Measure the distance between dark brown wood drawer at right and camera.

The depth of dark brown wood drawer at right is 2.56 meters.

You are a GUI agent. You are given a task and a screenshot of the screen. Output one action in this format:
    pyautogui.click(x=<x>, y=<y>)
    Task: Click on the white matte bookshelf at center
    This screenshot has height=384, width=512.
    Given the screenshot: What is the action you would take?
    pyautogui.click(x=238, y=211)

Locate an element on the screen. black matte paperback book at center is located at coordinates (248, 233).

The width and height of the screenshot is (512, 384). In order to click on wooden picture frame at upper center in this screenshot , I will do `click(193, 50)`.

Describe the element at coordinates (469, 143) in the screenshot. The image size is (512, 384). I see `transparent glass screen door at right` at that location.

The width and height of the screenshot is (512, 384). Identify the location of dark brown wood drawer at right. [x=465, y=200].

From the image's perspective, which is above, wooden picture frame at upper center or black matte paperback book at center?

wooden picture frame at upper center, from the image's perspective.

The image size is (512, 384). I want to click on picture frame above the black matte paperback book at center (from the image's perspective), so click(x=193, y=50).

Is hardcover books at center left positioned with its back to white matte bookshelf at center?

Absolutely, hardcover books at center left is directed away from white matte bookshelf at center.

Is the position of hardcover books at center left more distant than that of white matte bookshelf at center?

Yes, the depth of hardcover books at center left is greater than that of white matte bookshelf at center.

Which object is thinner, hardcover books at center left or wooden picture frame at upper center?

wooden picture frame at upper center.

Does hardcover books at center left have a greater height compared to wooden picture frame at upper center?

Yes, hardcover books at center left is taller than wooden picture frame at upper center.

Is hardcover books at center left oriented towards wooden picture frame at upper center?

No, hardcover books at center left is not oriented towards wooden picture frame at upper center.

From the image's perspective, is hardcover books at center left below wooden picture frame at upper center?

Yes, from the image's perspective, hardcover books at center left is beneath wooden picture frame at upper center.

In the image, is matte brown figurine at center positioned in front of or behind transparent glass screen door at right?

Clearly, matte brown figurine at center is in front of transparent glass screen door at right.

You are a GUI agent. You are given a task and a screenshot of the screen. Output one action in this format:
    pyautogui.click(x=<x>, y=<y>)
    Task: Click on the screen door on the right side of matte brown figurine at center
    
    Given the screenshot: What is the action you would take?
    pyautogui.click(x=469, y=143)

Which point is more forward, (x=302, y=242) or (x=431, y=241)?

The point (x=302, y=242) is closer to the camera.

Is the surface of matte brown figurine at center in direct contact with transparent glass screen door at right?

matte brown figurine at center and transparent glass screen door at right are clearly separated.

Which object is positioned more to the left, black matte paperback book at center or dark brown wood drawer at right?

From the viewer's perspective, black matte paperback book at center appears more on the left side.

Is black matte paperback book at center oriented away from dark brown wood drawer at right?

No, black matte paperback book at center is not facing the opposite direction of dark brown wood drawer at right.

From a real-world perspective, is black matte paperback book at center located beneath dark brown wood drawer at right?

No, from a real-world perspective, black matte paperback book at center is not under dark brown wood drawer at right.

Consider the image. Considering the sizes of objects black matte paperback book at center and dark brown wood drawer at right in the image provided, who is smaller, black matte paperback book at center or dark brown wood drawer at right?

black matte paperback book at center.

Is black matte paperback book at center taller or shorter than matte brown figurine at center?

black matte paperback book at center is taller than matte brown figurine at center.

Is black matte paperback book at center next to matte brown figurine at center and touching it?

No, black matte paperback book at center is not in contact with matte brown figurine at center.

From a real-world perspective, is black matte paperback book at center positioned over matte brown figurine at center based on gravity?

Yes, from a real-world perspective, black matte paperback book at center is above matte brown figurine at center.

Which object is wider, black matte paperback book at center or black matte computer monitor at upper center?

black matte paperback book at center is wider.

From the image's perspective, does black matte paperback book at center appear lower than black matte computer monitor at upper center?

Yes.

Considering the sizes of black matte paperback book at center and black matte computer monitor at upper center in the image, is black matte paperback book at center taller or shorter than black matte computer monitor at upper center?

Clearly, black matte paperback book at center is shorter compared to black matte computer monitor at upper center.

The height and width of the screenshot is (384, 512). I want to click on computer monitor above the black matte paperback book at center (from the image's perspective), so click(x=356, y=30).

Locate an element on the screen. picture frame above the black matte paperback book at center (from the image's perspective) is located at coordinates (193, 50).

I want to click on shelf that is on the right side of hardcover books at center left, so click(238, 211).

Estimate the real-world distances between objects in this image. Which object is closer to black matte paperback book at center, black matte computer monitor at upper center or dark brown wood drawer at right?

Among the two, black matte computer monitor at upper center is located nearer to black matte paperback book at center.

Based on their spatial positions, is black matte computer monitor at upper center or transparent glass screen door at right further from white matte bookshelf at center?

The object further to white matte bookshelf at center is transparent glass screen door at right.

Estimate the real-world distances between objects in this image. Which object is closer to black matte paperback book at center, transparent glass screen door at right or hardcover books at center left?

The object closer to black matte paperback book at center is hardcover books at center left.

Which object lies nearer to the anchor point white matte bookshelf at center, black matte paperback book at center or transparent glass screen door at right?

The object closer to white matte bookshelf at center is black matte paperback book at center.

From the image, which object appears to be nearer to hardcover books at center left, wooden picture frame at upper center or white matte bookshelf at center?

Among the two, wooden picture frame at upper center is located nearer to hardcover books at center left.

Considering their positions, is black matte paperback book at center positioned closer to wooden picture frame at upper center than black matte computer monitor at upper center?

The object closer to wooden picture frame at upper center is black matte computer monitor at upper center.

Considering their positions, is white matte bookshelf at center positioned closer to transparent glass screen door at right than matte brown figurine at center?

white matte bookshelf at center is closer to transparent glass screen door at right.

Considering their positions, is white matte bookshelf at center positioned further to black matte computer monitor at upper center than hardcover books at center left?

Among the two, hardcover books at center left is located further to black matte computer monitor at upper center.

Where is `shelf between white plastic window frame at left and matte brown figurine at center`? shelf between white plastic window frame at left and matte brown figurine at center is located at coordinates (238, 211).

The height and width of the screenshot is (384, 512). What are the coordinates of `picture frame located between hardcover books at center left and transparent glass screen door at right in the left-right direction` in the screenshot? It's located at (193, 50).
* * * * * * *
Goal of the exercise — Reproduce every row above, swapping each occurrence of "dark brown wood drawer at right" for "dark brown wooden drawer on the right" and leaving everything else unchanged.

Worked solution —
Measure the distance between dark brown wooden drawer on the right and camera.

The depth of dark brown wooden drawer on the right is 2.56 meters.

You are a GUI agent. You are given a task and a screenshot of the screen. Output one action in this format:
    pyautogui.click(x=<x>, y=<y>)
    Task: Click on the white matte bookshelf at center
    This screenshot has height=384, width=512.
    Given the screenshot: What is the action you would take?
    pyautogui.click(x=238, y=211)

Locate an element on the screen. black matte paperback book at center is located at coordinates (248, 233).

The width and height of the screenshot is (512, 384). In order to click on wooden picture frame at upper center in this screenshot , I will do `click(193, 50)`.

Describe the element at coordinates (469, 143) in the screenshot. The image size is (512, 384). I see `transparent glass screen door at right` at that location.

The width and height of the screenshot is (512, 384). Identify the location of dark brown wooden drawer on the right. [x=465, y=200].

From the image's perspective, which is above, wooden picture frame at upper center or black matte paperback book at center?

wooden picture frame at upper center, from the image's perspective.

The image size is (512, 384). I want to click on picture frame above the black matte paperback book at center (from the image's perspective), so click(x=193, y=50).

Is hardcover books at center left positioned with its back to white matte bookshelf at center?

Absolutely, hardcover books at center left is directed away from white matte bookshelf at center.

Is the position of hardcover books at center left more distant than that of white matte bookshelf at center?

Yes, the depth of hardcover books at center left is greater than that of white matte bookshelf at center.

Which object is thinner, hardcover books at center left or wooden picture frame at upper center?

wooden picture frame at upper center.

Does hardcover books at center left have a greater height compared to wooden picture frame at upper center?

Yes, hardcover books at center left is taller than wooden picture frame at upper center.

Is hardcover books at center left oriented towards wooden picture frame at upper center?

No, hardcover books at center left is not oriented towards wooden picture frame at upper center.

From the image's perspective, is hardcover books at center left below wooden picture frame at upper center?

Yes, from the image's perspective, hardcover books at center left is beneath wooden picture frame at upper center.

In the image, is matte brown figurine at center positioned in front of or behind transparent glass screen door at right?

Clearly, matte brown figurine at center is in front of transparent glass screen door at right.

You are a GUI agent. You are given a task and a screenshot of the screen. Output one action in this format:
    pyautogui.click(x=<x>, y=<y>)
    Task: Click on the screen door on the right side of matte brown figurine at center
    
    Given the screenshot: What is the action you would take?
    pyautogui.click(x=469, y=143)

Which point is more forward, (x=302, y=242) or (x=431, y=241)?

The point (x=302, y=242) is closer to the camera.

Is the surface of matte brown figurine at center in direct contact with transparent glass screen door at right?

matte brown figurine at center and transparent glass screen door at right are clearly separated.

Which object is positioned more to the left, black matte paperback book at center or dark brown wooden drawer on the right?

From the viewer's perspective, black matte paperback book at center appears more on the left side.

Is black matte paperback book at center oriented away from dark brown wooden drawer on the right?

No, black matte paperback book at center is not facing the opposite direction of dark brown wooden drawer on the right.

From a real-world perspective, is black matte paperback book at center located beneath dark brown wooden drawer on the right?

No, from a real-world perspective, black matte paperback book at center is not under dark brown wooden drawer on the right.

Consider the image. Considering the sizes of objects black matte paperback book at center and dark brown wooden drawer on the right in the image provided, who is smaller, black matte paperback book at center or dark brown wooden drawer on the right?

black matte paperback book at center.

Is black matte paperback book at center taller or shorter than matte brown figurine at center?

black matte paperback book at center is taller than matte brown figurine at center.

Is black matte paperback book at center next to matte brown figurine at center and touching it?

No, black matte paperback book at center is not in contact with matte brown figurine at center.

From a real-world perspective, is black matte paperback book at center positioned over matte brown figurine at center based on gravity?

Yes, from a real-world perspective, black matte paperback book at center is above matte brown figurine at center.

Which object is wider, black matte paperback book at center or black matte computer monitor at upper center?

black matte paperback book at center is wider.

From the image's perspective, does black matte paperback book at center appear lower than black matte computer monitor at upper center?

Yes.

Considering the sizes of black matte paperback book at center and black matte computer monitor at upper center in the image, is black matte paperback book at center taller or shorter than black matte computer monitor at upper center?

Clearly, black matte paperback book at center is shorter compared to black matte computer monitor at upper center.

The height and width of the screenshot is (384, 512). I want to click on computer monitor above the black matte paperback book at center (from the image's perspective), so click(x=356, y=30).

Locate an element on the screen. picture frame above the black matte paperback book at center (from the image's perspective) is located at coordinates (193, 50).

I want to click on shelf that is on the right side of hardcover books at center left, so click(238, 211).

Estimate the real-world distances between objects in this image. Which object is closer to black matte paperback book at center, black matte computer monitor at upper center or dark brown wooden drawer on the right?

Among the two, black matte computer monitor at upper center is located nearer to black matte paperback book at center.

Based on their spatial positions, is black matte computer monitor at upper center or transparent glass screen door at right further from white matte bookshelf at center?

The object further to white matte bookshelf at center is transparent glass screen door at right.

Estimate the real-world distances between objects in this image. Which object is closer to black matte paperback book at center, transparent glass screen door at right or hardcover books at center left?

The object closer to black matte paperback book at center is hardcover books at center left.

Which object lies nearer to the anchor point white matte bookshelf at center, black matte paperback book at center or transparent glass screen door at right?

The object closer to white matte bookshelf at center is black matte paperback book at center.

From the image, which object appears to be nearer to hardcover books at center left, wooden picture frame at upper center or white matte bookshelf at center?

Among the two, wooden picture frame at upper center is located nearer to hardcover books at center left.

Considering their positions, is black matte paperback book at center positioned closer to wooden picture frame at upper center than black matte computer monitor at upper center?

The object closer to wooden picture frame at upper center is black matte computer monitor at upper center.

Considering their positions, is white matte bookshelf at center positioned closer to transparent glass screen door at right than matte brown figurine at center?

white matte bookshelf at center is closer to transparent glass screen door at right.

Considering their positions, is white matte bookshelf at center positioned further to black matte computer monitor at upper center than hardcover books at center left?

Among the two, hardcover books at center left is located further to black matte computer monitor at upper center.

Where is `shelf between white plastic window frame at left and matte brown figurine at center`? shelf between white plastic window frame at left and matte brown figurine at center is located at coordinates (238, 211).

The height and width of the screenshot is (384, 512). What are the coordinates of `picture frame located between hardcover books at center left and transparent glass screen door at right in the left-right direction` in the screenshot? It's located at (193, 50).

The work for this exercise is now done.